> [Exercise goal] Pick out each line of the items below that contains the word "velvet", and copy those lines in full.

═════ Available records

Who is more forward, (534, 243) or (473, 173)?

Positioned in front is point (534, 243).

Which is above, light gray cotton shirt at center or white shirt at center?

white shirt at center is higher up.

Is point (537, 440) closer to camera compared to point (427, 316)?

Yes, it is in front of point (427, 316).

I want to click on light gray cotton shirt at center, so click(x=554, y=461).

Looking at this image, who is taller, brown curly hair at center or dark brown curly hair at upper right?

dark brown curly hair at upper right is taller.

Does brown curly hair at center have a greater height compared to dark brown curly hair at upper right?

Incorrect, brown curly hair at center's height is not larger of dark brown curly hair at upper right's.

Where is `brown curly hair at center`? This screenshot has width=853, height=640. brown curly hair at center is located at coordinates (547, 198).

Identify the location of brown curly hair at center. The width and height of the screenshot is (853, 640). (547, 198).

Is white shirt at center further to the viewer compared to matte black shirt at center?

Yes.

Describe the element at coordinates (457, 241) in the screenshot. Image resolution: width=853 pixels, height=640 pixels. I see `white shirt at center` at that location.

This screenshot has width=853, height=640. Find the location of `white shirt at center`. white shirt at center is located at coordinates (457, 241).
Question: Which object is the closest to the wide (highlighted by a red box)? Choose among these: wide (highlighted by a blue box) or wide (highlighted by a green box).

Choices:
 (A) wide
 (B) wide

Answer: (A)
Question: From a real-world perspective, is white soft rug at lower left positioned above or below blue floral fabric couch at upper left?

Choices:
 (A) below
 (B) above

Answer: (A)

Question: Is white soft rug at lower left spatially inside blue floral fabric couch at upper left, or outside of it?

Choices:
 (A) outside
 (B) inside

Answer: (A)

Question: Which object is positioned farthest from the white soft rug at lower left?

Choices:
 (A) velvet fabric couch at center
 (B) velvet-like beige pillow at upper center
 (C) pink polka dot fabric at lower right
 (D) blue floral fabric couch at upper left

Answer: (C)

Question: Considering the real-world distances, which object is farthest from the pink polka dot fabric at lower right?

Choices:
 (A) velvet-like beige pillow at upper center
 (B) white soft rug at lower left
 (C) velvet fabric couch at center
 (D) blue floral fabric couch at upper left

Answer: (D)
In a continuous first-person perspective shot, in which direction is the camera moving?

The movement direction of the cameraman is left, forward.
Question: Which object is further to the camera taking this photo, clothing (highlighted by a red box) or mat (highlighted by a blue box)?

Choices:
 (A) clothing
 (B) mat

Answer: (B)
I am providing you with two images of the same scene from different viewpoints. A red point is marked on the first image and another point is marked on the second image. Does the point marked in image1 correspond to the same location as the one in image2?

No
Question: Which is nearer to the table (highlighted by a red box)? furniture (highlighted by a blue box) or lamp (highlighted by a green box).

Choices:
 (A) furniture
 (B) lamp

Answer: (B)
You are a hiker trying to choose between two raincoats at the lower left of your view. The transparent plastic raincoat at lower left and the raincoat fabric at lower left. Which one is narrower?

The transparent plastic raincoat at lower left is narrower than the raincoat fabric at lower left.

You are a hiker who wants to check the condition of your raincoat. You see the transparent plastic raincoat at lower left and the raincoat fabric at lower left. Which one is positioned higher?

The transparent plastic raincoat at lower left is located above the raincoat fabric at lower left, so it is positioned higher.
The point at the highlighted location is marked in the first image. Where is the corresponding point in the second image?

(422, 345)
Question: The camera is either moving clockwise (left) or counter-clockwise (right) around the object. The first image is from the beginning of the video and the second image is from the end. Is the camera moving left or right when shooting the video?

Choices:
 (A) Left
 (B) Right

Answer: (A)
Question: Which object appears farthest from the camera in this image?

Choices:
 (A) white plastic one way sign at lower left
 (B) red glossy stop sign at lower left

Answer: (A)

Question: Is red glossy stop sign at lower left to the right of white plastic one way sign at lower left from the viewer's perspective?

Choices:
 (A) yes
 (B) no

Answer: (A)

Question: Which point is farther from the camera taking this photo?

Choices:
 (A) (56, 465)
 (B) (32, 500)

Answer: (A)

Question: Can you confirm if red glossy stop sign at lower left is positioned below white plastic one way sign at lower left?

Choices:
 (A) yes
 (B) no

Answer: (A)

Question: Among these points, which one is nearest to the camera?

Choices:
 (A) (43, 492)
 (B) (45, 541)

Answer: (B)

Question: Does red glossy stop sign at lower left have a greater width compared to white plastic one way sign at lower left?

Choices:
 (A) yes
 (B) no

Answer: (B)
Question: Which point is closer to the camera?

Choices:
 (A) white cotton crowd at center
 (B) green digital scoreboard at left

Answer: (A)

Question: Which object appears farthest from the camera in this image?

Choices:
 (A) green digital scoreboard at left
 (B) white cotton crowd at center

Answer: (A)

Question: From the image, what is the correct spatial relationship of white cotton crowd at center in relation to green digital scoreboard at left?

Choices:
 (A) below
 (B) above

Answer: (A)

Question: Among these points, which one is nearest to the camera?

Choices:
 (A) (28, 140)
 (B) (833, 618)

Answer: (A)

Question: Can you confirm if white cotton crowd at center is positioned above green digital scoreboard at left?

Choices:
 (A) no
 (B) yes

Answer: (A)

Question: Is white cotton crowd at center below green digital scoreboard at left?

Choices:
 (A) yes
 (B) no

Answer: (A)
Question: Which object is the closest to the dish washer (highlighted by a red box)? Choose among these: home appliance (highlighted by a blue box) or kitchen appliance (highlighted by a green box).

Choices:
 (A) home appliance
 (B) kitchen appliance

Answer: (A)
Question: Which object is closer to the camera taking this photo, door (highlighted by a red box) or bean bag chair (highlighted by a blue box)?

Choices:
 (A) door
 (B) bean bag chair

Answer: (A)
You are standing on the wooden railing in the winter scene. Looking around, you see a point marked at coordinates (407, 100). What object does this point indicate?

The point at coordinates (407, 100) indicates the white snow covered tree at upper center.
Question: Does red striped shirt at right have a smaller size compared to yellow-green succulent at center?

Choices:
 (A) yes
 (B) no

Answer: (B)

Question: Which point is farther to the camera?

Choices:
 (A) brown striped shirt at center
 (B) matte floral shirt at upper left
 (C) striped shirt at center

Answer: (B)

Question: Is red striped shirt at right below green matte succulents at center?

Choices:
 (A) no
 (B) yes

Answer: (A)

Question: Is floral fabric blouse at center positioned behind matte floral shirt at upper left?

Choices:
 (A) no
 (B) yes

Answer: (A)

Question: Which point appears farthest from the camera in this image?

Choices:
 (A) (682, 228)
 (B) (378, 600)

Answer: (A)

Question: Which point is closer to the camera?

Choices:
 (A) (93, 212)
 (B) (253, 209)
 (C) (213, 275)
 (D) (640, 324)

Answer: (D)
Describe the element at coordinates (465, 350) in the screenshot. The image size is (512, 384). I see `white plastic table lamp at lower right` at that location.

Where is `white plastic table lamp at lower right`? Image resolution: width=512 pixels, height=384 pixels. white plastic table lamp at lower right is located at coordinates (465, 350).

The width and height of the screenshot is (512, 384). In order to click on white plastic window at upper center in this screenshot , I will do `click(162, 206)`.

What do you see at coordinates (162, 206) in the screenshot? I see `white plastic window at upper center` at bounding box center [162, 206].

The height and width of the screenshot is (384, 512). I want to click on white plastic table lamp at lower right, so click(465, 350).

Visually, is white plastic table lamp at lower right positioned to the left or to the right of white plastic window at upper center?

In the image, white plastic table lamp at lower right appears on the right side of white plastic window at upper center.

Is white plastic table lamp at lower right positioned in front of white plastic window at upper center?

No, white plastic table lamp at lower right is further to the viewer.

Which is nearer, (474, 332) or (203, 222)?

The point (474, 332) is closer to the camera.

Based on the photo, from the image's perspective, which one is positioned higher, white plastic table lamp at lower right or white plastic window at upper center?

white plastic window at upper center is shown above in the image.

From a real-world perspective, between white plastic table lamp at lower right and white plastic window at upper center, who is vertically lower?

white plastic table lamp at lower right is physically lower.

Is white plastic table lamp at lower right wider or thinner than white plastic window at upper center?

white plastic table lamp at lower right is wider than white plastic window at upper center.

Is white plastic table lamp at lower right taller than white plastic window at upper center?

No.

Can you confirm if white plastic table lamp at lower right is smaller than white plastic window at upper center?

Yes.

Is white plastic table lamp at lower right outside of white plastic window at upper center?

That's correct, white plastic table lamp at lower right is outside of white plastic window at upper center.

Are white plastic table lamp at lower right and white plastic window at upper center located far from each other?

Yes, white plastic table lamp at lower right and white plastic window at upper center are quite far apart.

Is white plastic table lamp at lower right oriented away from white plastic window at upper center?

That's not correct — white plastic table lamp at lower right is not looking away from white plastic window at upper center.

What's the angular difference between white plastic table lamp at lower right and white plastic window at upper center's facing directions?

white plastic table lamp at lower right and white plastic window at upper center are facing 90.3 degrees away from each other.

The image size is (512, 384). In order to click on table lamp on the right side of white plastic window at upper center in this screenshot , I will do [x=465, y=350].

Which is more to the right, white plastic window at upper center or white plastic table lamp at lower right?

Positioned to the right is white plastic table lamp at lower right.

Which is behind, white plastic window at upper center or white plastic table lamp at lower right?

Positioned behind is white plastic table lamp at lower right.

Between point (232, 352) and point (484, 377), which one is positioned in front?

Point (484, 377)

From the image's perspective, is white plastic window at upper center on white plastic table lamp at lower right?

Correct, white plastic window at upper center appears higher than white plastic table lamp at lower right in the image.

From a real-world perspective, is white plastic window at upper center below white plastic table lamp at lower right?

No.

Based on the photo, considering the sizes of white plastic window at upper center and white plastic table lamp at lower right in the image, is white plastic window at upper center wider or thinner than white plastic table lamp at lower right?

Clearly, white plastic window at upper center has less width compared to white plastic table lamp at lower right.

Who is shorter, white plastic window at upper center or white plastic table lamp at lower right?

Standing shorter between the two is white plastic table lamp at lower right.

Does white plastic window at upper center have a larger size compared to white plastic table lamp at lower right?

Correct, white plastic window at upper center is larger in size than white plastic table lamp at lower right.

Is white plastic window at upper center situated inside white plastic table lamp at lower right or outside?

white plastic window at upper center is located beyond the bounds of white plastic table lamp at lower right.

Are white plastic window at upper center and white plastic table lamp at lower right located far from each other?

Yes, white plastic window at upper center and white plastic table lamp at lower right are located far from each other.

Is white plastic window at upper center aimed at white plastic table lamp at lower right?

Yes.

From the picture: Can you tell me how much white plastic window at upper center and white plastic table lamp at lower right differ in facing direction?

══════════

> [The reply]
 (A) velvet fabric couch at center
 (B) velvet-like beige pillow at upper center
 (A) velvet-like beige pillow at upper center
 (C) velvet fabric couch at center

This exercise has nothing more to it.